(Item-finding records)
** Start **

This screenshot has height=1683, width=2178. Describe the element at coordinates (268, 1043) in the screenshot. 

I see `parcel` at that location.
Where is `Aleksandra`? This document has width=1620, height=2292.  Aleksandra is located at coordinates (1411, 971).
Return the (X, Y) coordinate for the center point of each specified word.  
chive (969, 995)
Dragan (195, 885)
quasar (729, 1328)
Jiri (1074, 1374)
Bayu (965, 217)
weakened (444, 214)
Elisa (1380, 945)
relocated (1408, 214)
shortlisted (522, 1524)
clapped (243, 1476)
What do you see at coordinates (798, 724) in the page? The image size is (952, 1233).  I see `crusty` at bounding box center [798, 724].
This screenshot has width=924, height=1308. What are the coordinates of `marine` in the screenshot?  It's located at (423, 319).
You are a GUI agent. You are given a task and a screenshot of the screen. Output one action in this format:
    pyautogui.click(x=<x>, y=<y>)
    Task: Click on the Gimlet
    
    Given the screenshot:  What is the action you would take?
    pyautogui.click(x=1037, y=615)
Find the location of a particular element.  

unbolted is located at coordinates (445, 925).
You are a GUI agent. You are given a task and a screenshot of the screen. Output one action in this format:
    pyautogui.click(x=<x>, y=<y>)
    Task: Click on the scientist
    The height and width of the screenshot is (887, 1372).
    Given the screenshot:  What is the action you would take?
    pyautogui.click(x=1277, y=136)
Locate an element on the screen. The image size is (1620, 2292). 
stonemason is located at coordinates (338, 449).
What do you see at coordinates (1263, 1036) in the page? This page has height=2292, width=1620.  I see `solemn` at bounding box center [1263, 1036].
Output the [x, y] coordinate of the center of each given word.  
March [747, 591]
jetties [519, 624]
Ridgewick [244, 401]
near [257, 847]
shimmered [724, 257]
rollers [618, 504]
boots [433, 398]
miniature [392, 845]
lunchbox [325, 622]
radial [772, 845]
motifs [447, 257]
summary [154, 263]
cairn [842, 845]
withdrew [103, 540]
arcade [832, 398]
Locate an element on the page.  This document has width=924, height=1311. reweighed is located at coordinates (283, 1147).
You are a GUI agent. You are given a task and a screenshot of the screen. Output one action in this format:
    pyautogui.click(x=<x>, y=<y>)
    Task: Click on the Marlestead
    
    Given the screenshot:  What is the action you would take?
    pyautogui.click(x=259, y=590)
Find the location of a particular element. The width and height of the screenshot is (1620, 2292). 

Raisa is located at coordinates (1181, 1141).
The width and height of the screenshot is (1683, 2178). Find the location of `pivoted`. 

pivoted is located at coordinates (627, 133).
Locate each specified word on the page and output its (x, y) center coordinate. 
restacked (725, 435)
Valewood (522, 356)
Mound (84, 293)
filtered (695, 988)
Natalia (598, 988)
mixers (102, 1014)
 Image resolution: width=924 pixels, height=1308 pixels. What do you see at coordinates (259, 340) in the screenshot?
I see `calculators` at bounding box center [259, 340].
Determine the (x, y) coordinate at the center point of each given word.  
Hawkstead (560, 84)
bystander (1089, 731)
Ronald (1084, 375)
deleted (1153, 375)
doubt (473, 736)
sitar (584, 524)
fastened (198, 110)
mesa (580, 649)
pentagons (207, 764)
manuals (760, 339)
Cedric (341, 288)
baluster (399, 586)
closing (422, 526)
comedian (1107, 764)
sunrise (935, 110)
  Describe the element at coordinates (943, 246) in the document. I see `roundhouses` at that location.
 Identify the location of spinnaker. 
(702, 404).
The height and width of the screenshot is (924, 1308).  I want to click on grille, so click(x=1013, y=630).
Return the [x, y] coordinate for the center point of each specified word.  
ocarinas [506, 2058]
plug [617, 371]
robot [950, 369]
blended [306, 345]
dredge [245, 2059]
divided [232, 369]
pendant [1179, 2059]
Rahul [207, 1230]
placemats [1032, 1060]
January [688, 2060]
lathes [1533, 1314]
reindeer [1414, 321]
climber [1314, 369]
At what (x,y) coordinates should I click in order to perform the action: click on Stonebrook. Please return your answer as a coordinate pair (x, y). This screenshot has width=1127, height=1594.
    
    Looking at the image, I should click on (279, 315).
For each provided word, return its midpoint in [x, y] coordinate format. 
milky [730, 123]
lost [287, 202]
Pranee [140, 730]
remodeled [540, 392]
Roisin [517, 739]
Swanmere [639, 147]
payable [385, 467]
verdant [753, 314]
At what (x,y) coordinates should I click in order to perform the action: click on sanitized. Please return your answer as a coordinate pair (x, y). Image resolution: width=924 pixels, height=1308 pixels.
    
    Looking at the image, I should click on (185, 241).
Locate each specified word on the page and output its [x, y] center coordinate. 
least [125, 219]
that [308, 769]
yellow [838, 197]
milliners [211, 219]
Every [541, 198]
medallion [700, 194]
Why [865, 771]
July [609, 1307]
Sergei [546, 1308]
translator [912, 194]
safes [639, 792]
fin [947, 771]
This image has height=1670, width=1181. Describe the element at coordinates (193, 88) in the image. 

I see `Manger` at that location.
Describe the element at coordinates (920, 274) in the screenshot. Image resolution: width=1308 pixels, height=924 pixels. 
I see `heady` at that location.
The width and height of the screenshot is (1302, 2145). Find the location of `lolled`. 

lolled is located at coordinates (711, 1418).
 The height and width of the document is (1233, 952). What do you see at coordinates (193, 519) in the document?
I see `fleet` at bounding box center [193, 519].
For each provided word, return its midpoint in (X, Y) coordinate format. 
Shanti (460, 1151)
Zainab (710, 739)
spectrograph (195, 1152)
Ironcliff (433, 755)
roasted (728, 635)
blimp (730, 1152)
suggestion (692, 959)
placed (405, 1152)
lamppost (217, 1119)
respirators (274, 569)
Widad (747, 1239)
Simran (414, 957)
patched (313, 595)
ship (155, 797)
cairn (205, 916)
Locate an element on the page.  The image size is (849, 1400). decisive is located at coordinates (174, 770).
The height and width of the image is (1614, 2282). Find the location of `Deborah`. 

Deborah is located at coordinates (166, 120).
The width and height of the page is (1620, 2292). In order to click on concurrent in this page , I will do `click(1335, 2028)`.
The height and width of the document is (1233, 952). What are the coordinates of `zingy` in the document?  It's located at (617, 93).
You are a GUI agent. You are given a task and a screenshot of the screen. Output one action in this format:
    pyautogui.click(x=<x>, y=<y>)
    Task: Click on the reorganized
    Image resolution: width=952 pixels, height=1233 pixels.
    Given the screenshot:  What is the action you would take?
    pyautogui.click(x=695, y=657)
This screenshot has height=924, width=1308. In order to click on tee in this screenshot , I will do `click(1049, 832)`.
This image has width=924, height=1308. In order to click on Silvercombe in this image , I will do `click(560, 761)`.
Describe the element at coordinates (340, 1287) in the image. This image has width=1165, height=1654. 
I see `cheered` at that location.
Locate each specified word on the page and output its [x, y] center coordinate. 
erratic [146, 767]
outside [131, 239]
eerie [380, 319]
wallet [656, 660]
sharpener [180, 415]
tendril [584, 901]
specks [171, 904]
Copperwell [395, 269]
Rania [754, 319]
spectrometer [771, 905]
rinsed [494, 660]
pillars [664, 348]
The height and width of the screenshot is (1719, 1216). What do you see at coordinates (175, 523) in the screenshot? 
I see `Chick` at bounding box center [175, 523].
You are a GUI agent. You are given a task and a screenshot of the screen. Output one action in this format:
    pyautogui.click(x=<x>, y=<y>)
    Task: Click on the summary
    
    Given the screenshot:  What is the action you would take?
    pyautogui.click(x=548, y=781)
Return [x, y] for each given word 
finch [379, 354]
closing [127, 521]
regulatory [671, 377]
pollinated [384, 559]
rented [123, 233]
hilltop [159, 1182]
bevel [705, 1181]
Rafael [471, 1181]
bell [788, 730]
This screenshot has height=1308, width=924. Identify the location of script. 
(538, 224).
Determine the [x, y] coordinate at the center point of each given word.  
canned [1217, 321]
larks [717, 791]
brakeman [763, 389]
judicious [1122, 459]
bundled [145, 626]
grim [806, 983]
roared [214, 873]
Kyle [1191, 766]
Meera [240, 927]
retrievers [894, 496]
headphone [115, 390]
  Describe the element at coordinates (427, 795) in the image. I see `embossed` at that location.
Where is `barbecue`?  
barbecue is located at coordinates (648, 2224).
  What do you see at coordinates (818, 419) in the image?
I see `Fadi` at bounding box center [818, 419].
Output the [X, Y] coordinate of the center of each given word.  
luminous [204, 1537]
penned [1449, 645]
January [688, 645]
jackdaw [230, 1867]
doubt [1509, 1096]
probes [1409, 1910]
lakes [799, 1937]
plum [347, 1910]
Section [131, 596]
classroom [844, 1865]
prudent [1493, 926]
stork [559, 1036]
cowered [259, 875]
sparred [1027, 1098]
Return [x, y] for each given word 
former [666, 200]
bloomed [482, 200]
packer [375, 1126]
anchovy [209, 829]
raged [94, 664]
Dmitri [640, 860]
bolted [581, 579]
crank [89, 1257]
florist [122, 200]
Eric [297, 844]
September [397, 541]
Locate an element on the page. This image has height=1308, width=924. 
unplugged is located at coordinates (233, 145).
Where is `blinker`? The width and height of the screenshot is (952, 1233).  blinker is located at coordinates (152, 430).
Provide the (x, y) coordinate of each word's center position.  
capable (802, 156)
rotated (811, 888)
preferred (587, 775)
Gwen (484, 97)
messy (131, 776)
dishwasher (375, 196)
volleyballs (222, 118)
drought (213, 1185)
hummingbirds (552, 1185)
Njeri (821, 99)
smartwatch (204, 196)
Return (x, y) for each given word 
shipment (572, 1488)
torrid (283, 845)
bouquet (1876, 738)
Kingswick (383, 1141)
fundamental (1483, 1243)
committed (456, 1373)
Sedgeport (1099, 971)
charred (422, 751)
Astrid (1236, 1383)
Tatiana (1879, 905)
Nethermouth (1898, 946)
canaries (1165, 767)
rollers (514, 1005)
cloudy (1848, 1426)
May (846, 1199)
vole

** End **

=== WORK TO COMPLETE ===
Find every line in the records above that contains the string "particular", and copy each of those lines. Case counts.

=== COMPLETED TASK ===
Find the location of a particular element.  
Find the location of a particular element. The width and height of the screenshot is (1620, 2292). 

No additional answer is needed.